- DIRECTIONS FOR THIS TASK
Copying starts at the line containing "R6: 47k (AGND, N_2) -> 68k (AGND, N_2)" and stops after the last line of the records; each line is repeated exactly, and pictures are skipped.

- TASK INPUTS
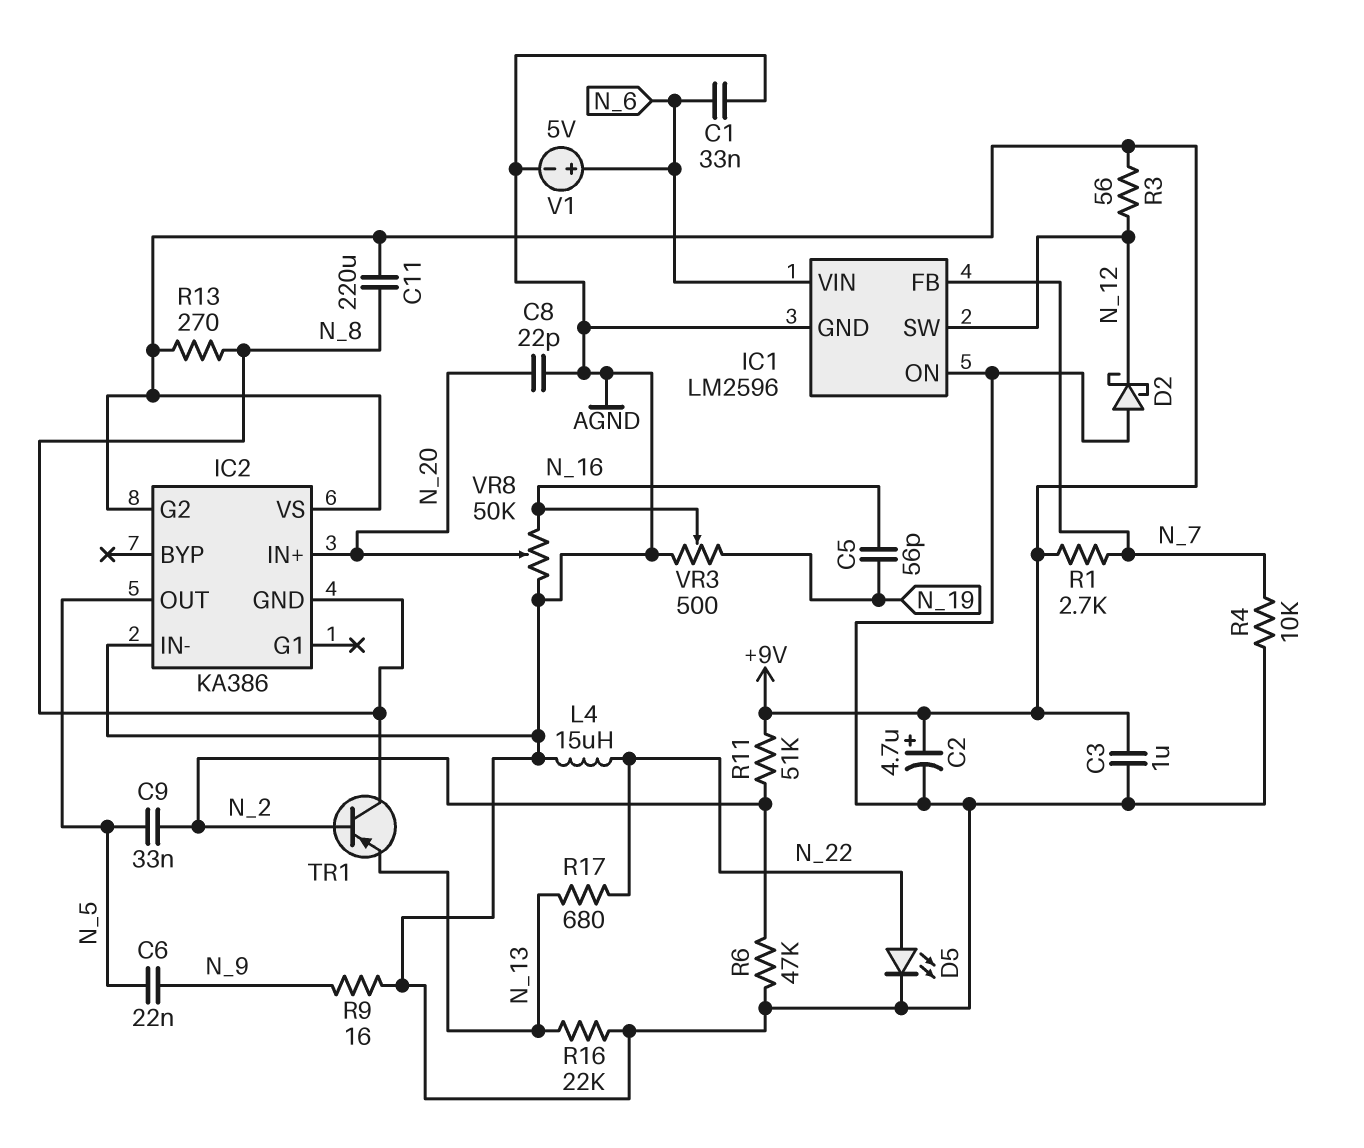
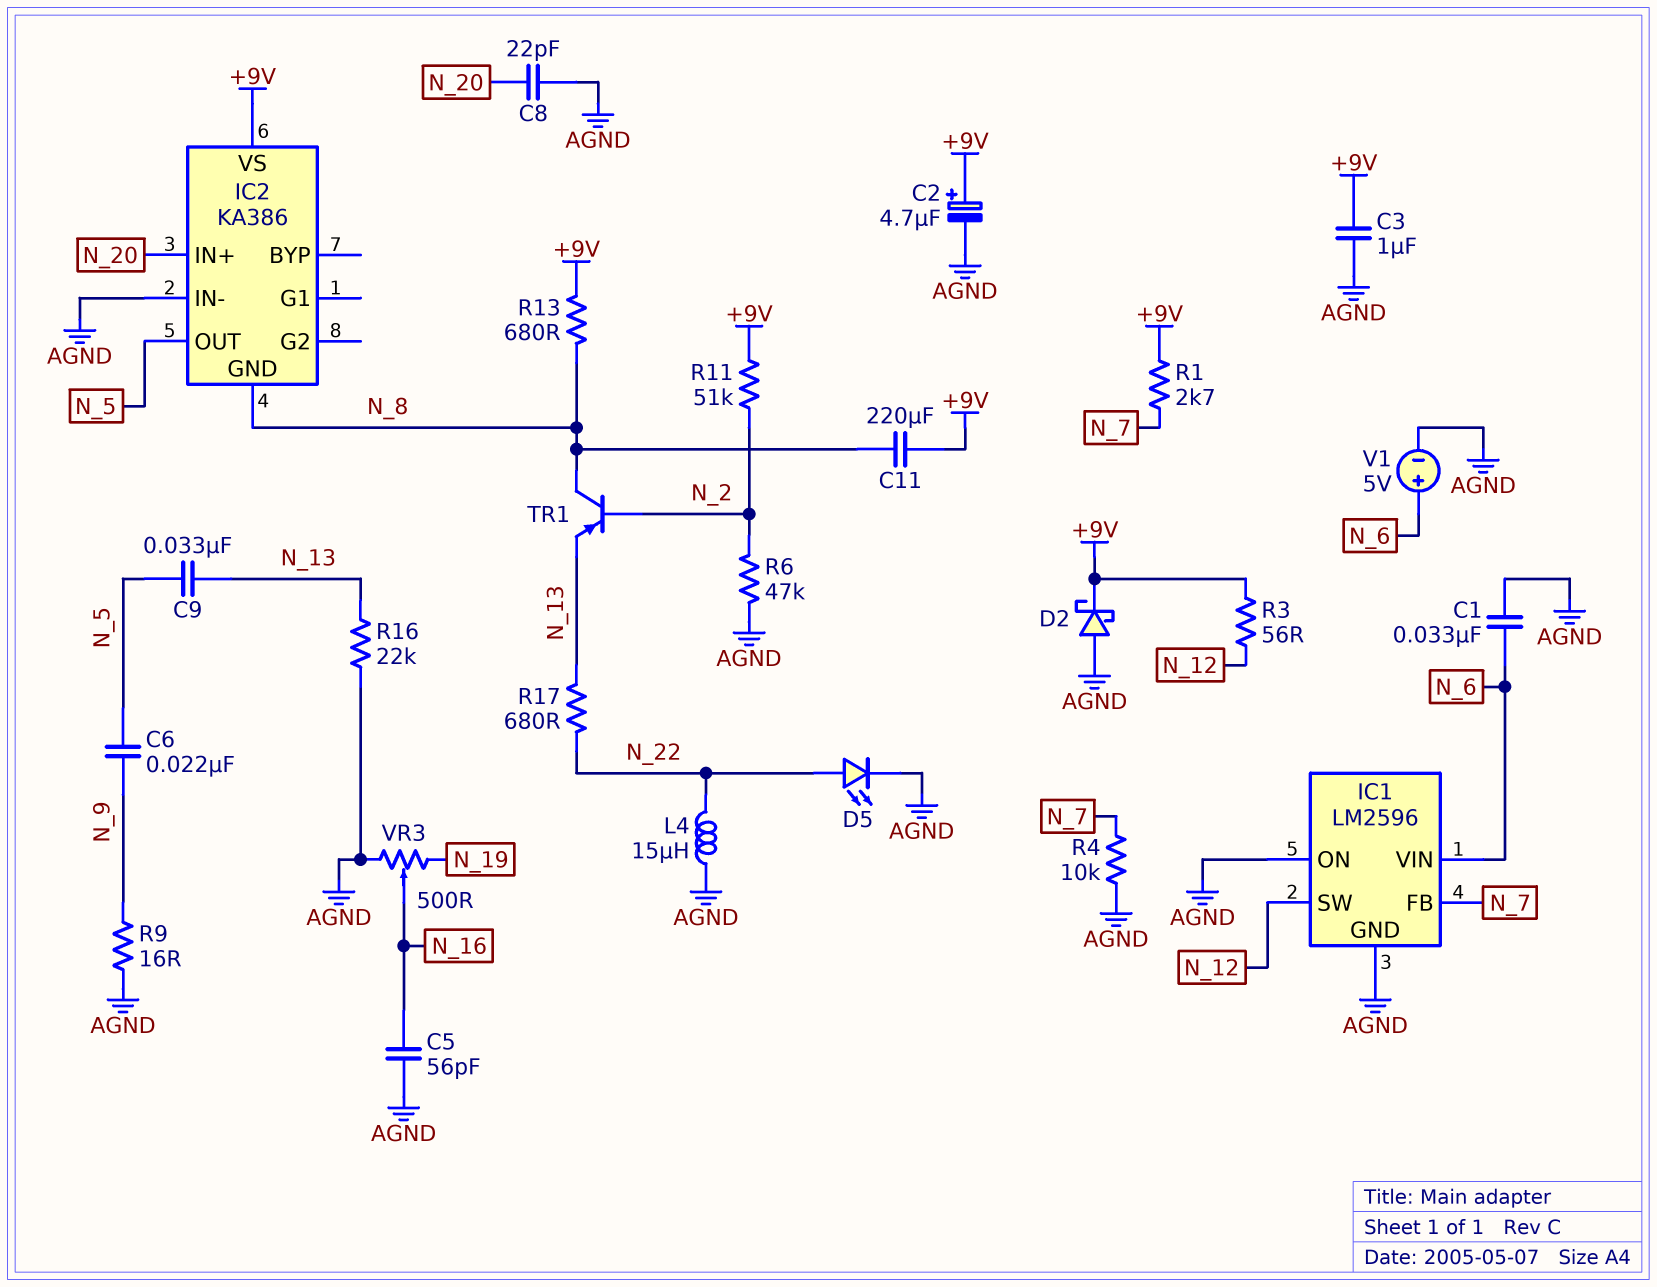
C5: 56pF (N_16, N_19) -> 56pF (AGND, N_16)
C9: 33nF (N_2, N_5) -> 33nF (N_5, N_13)
D2: schottky (A AGND, K N_12) -> schottky (A AGND, K +9V)
IC2 pin G2: +9V -> none
R13: 270 (+9V, N_8) -> 680 (+9V, N_8)
VR8: 50k (AGND, N_16, wiper N_20) -> none

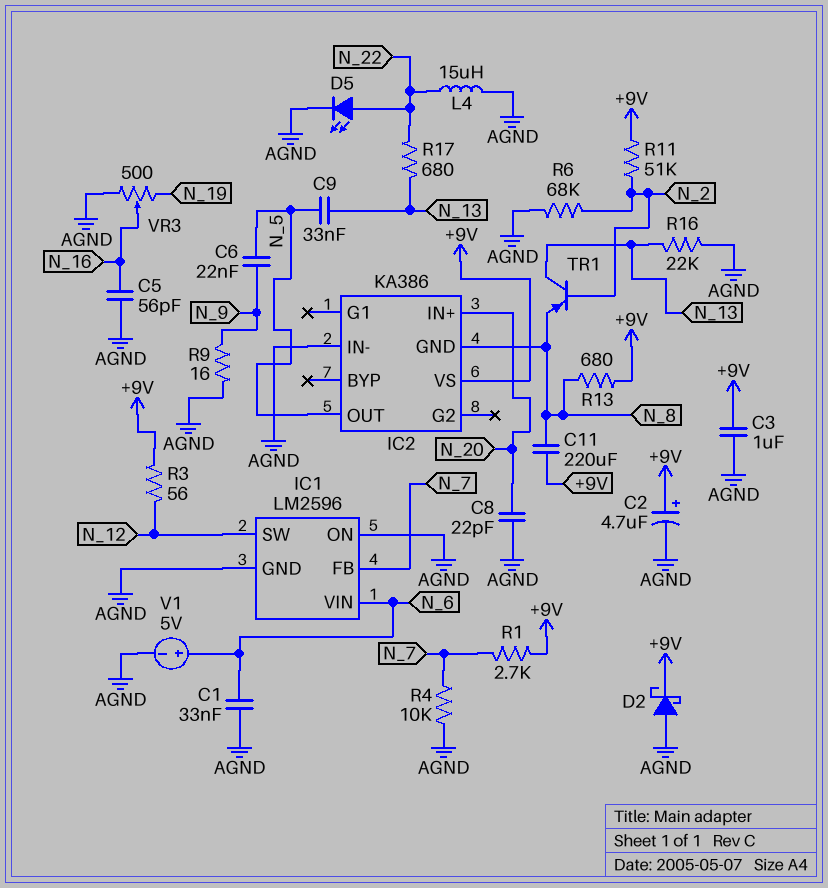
R6: 47k (AGND, N_2) -> 68k (AGND, N_2)
TR1: PNP (B N_2, C N_8, E N_13) -> PNP (B N_2, C N_13, E N_8)

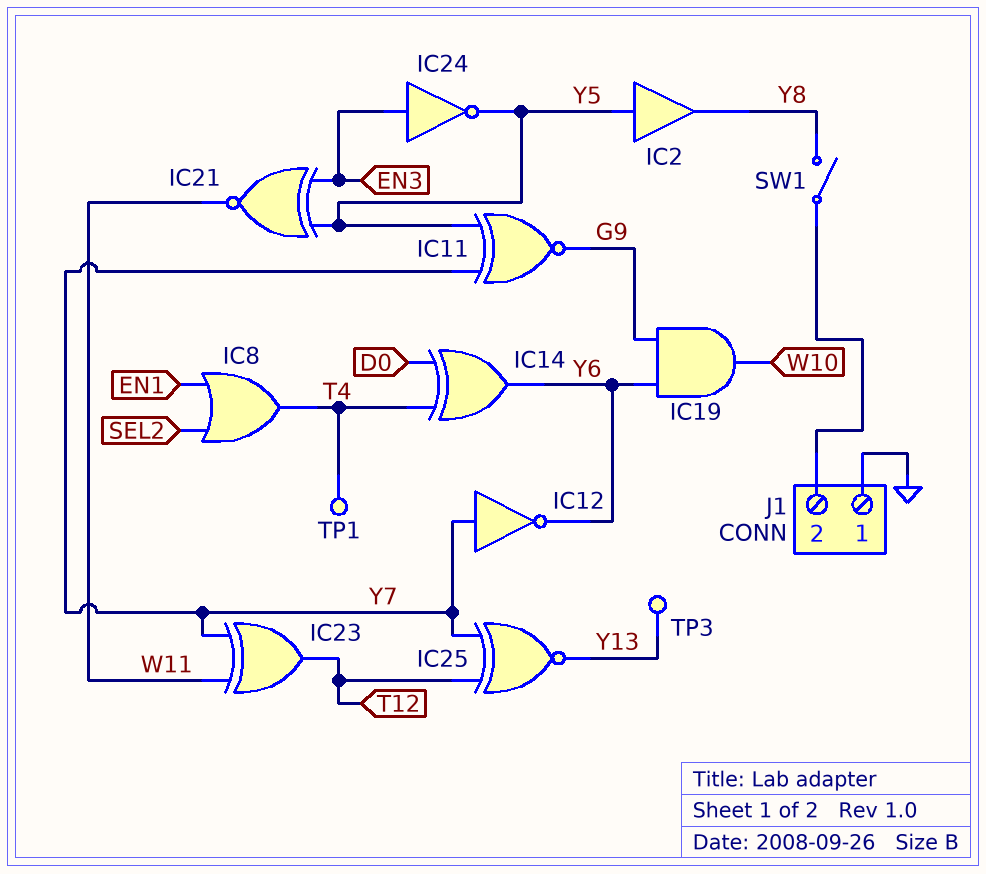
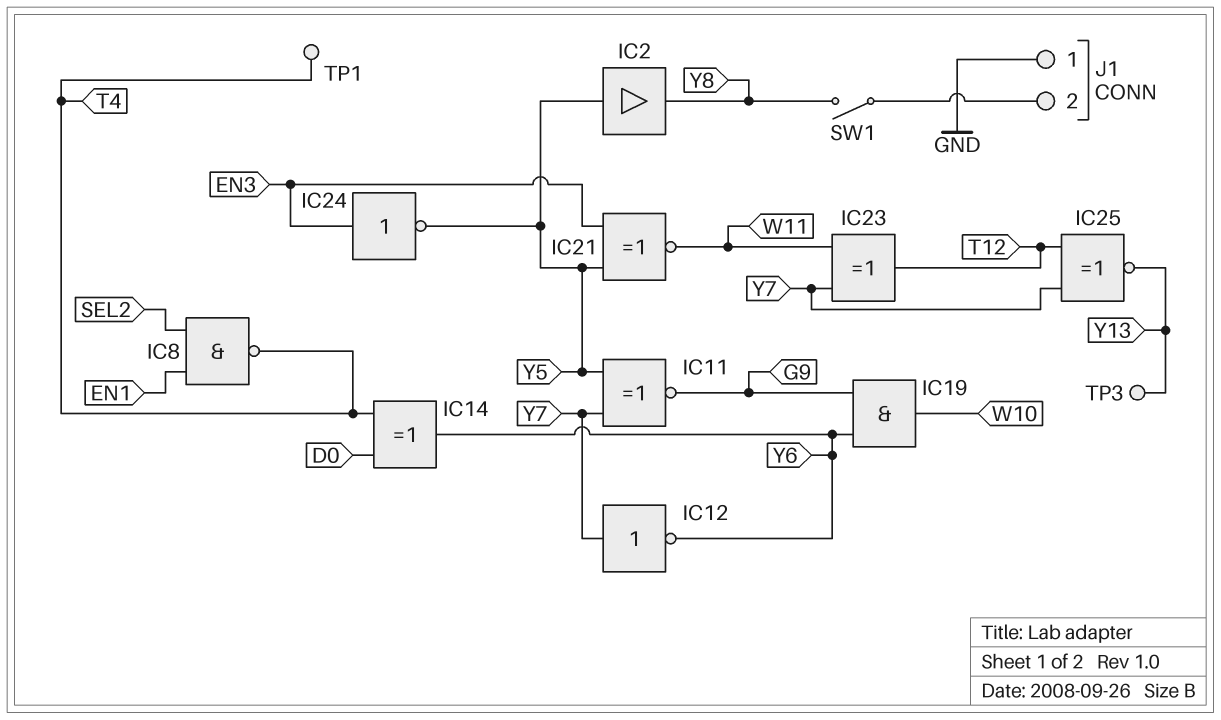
IC8: OR (in EN1, in SEL2, out T4) -> NAND (in EN1, in SEL2, out T4)

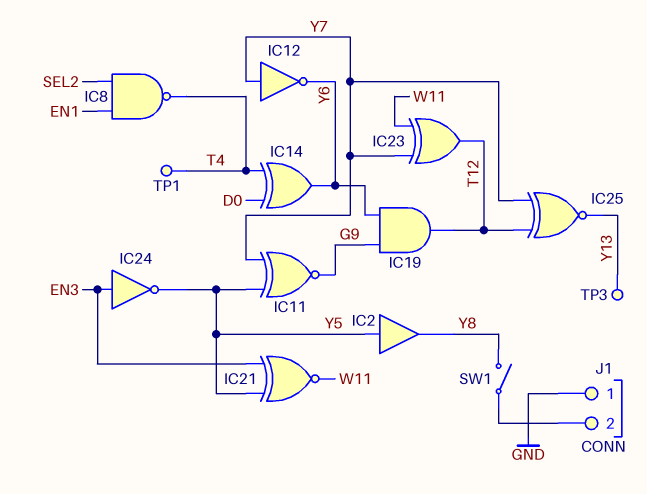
IC19: AND (in G9, in Y6, out W10) -> AND (in G9, in Y6, out T12)

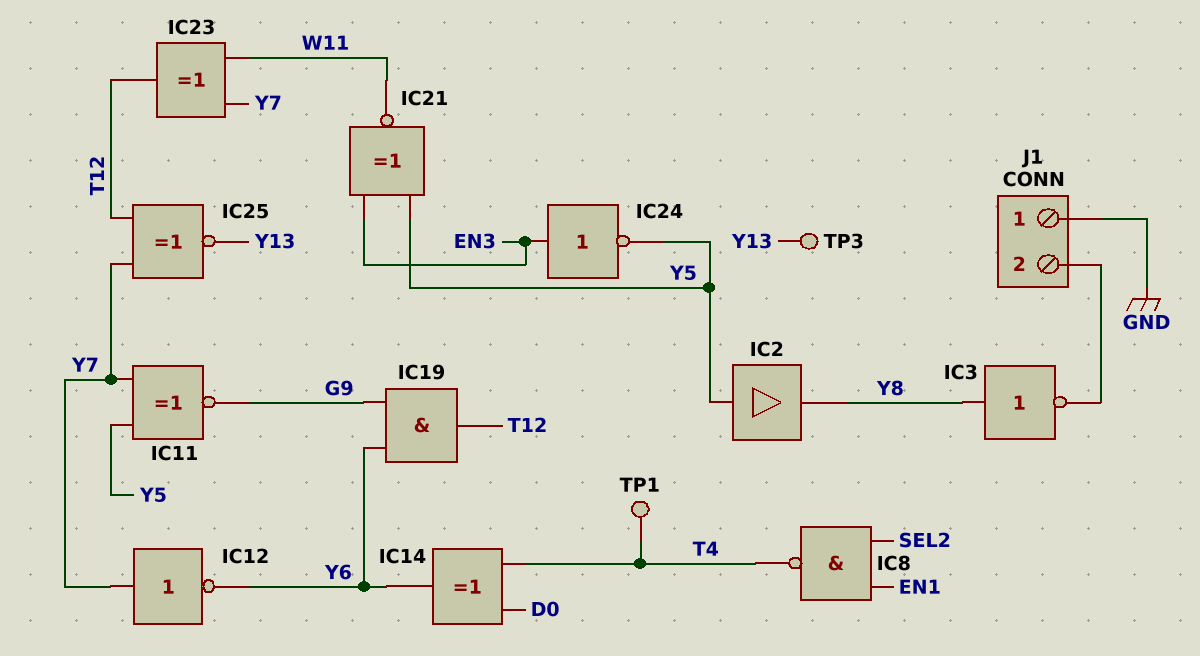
IC3: none -> NOT (in Y8, out J1/2)
SW1: switch (J1/2, Y8) -> none

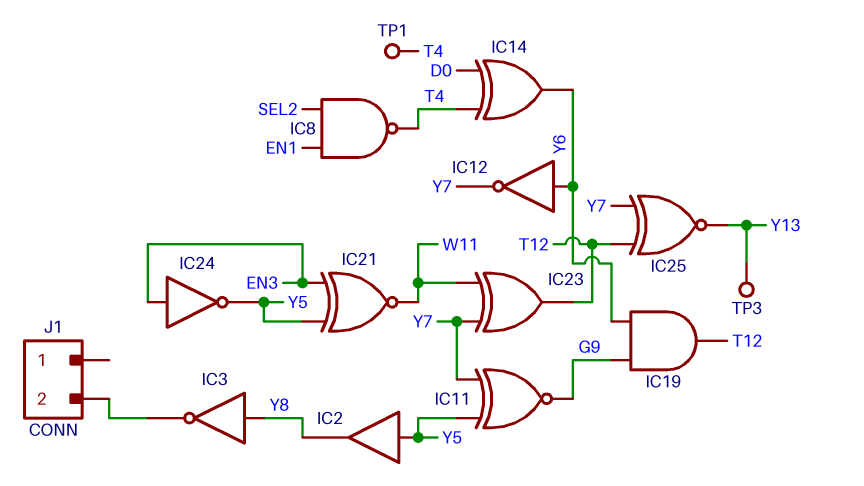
IC12: NOT (in Y7, out Y6) -> NOT (in Y6, out Y7)
J1 pin 1: GND -> none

- WRITTEN RESPONSE
R6: 47k (AGND, N_2) -> 68k (AGND, N_2)
TR1: PNP (B N_2, C N_8, E N_13) -> PNP (B N_2, C N_13, E N_8)

IC8: OR (in EN1, in SEL2, out T4) -> NAND (in EN1, in SEL2, out T4)

IC19: AND (in G9, in Y6, out W10) -> AND (in G9, in Y6, out T12)

IC3: none -> NOT (in Y8, out J1/2)
SW1: switch (J1/2, Y8) -> none

IC12: NOT (in Y7, out Y6) -> NOT (in Y6, out Y7)
J1 pin 1: GND -> none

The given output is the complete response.